## What you should do
Please reproduce all the records exactly while leaving out their pictures.

## Before-and-after change data
━━━━━━━━━━━━━━━━━━━━

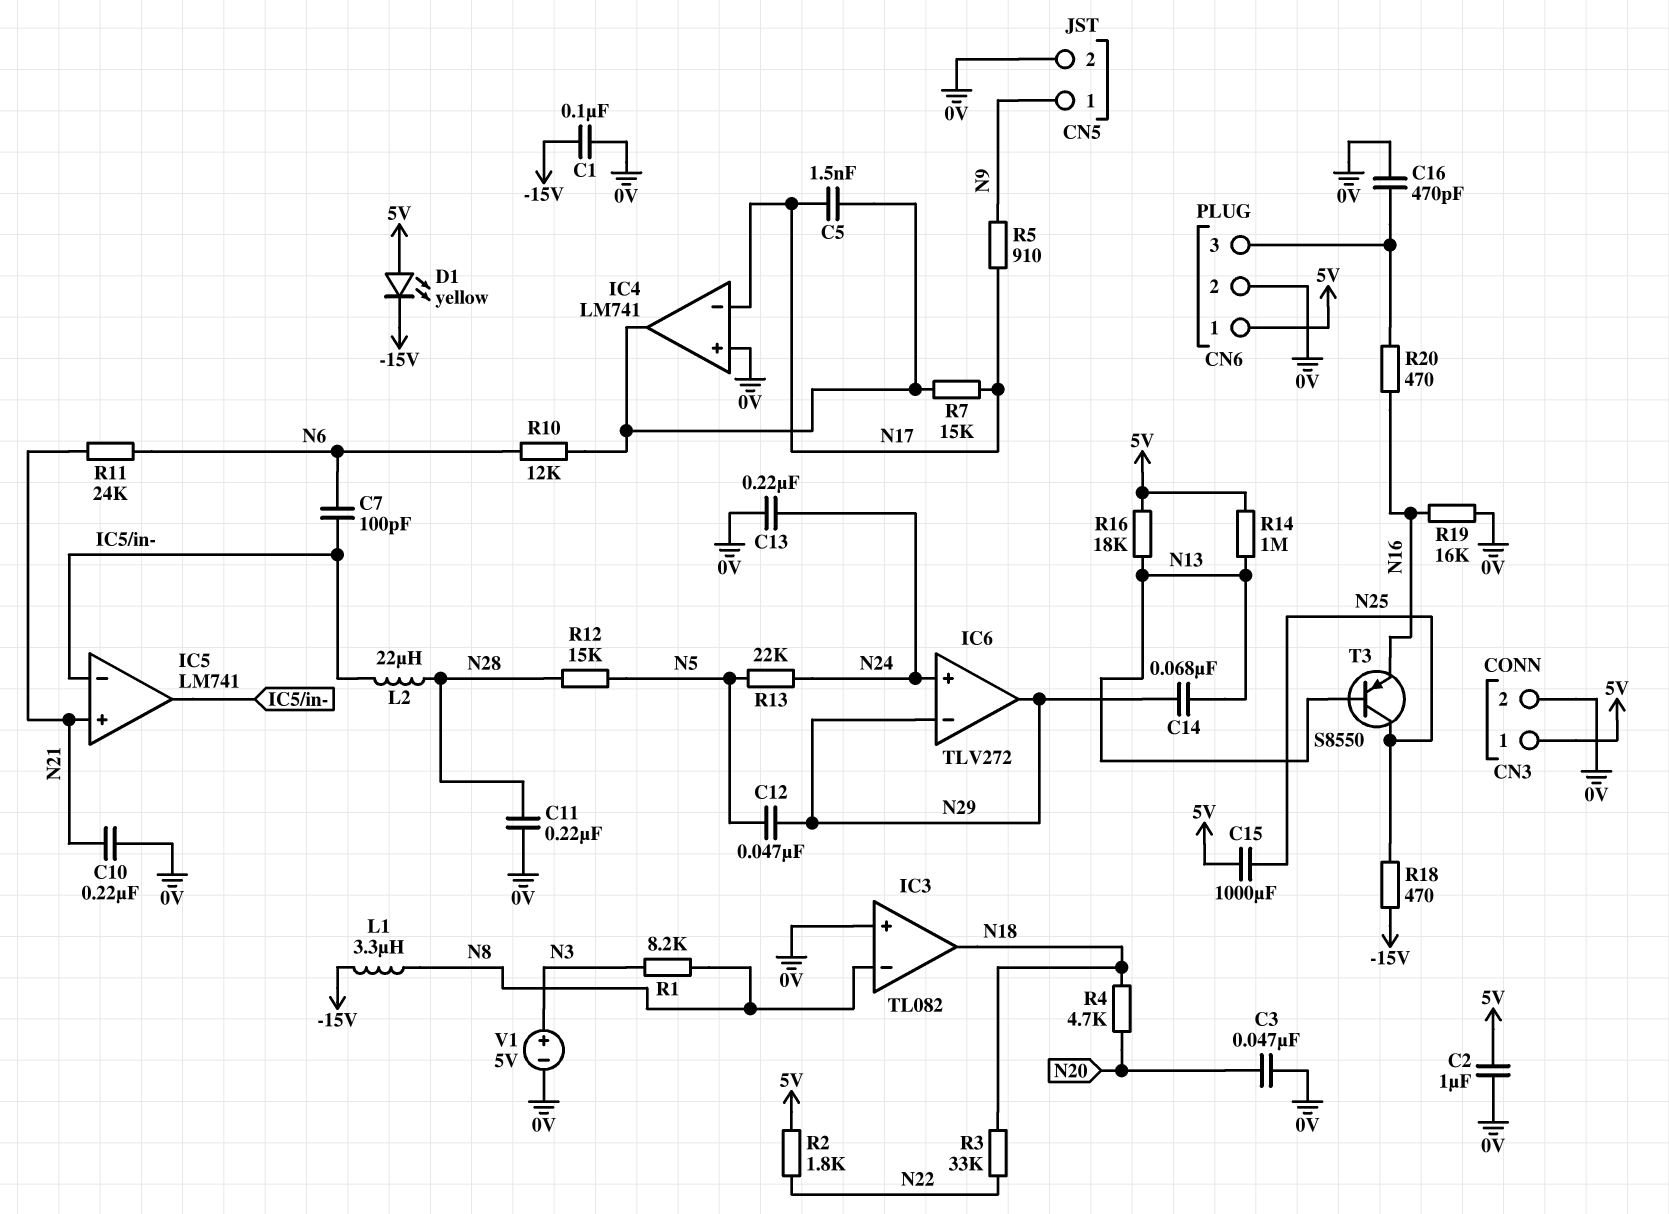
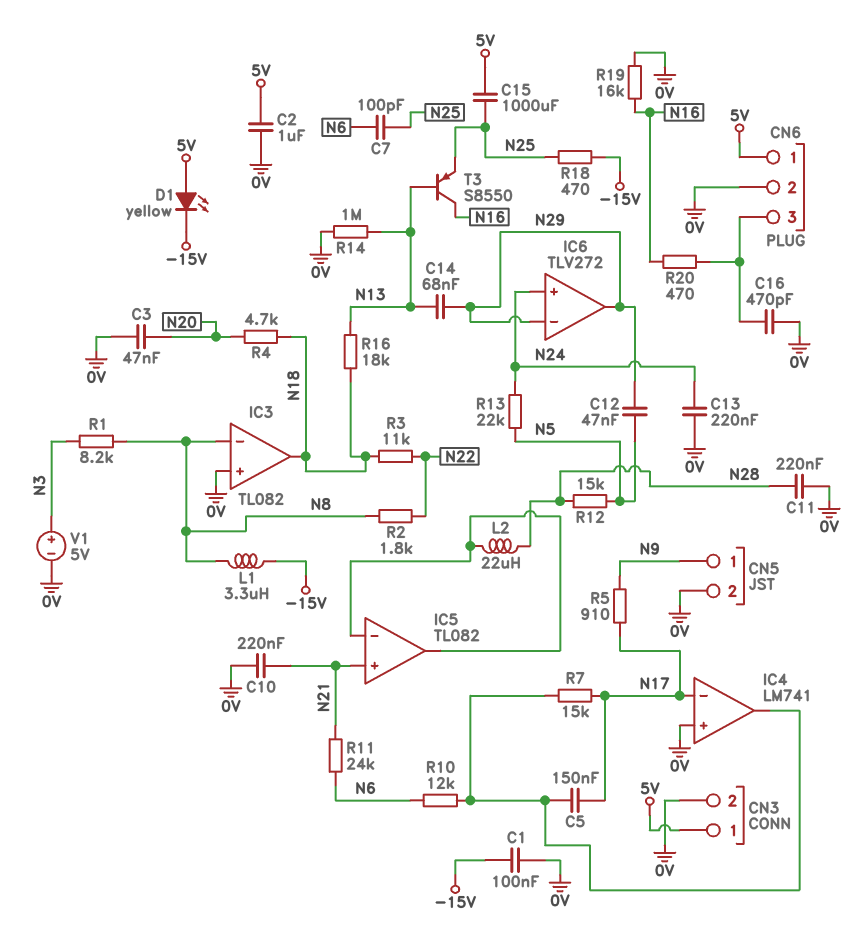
C5: 1.5nF (IC4/out, N17) -> 150nF (IC4/out, N17)
C7: 100pF (IC5/in-, N6) -> 100pF (N6, N25)
IC5: LM741 -> TL082
R2: 1.8k (5V, N22) -> 1.8k (N8, N22)
R3: 33k (N18, N22) -> 11k (N18, N22)
R14: 1M (5V, N13) -> 1M (0V, N13)
R16: 18k (5V, N13) -> 18k (N13, N18)
T3: PNP S8550 (B N13, C N25, E N16) -> PNP S8550 (B N13, C N16, E N25)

━━━━━━━━━━━━━━━━━━━━

## Solution for this exercise
C5: 1.5nF (IC4/out, N17) -> 150nF (IC4/out, N17)
C7: 100pF (IC5/in-, N6) -> 100pF (N6, N25)
IC5: LM741 -> TL082
R2: 1.8k (5V, N22) -> 1.8k (N8, N22)
R3: 33k (N18, N22) -> 11k (N18, N22)
R14: 1M (5V, N13) -> 1M (0V, N13)
R16: 18k (5V, N13) -> 18k (N13, N18)
T3: PNP S8550 (B N13, C N25, E N16) -> PNP S8550 (B N13, C N16, E N25)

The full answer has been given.